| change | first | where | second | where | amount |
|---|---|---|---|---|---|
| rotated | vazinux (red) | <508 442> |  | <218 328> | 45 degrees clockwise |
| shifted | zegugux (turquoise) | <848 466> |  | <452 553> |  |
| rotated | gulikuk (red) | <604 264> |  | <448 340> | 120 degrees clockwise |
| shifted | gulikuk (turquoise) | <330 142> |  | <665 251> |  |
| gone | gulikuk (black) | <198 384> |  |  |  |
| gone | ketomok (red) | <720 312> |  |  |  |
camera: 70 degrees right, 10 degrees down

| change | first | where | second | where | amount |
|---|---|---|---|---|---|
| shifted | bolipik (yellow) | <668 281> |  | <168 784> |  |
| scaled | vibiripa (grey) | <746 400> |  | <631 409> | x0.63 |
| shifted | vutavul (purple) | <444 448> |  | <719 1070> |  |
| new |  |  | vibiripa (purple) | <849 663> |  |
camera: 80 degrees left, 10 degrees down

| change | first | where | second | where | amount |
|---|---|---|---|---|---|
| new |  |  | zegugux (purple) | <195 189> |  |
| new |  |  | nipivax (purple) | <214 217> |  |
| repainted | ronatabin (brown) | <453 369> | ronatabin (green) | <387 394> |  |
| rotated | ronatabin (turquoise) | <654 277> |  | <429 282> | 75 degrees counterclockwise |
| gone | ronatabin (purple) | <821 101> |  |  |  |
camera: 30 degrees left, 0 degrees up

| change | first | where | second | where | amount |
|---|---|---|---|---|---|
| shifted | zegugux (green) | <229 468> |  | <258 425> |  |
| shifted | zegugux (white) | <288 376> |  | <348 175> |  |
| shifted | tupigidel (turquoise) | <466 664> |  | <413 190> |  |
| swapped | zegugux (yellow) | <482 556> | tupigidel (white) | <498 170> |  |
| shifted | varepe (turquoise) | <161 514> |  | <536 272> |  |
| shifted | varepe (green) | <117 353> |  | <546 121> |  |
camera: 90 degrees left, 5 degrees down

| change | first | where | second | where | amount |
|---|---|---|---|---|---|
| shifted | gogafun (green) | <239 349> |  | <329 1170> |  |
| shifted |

□ □ □ □ □

Work task
The first line of the data, the line with "gone | gulikuk", and all lines in between are to be copied exactly. Leave out everything else.

Solution to the problem
| change | first | where | second | where | amount |
|---|---|---|---|---|---|
| rotated | vazinux (red) | <508 442> |  | <218 328> | 45 degrees clockwise |
| shifted | zegugux (turquoise) | <848 466> |  | <452 553> |  |
| rotated | gulikuk (red) | <604 264> |  | <448 340> | 120 degrees clockwise |
| shifted | gulikuk (turquoise) | <330 142> |  | <665 251> |  |
| gone | gulikuk (black) | <198 384> |  |  |  |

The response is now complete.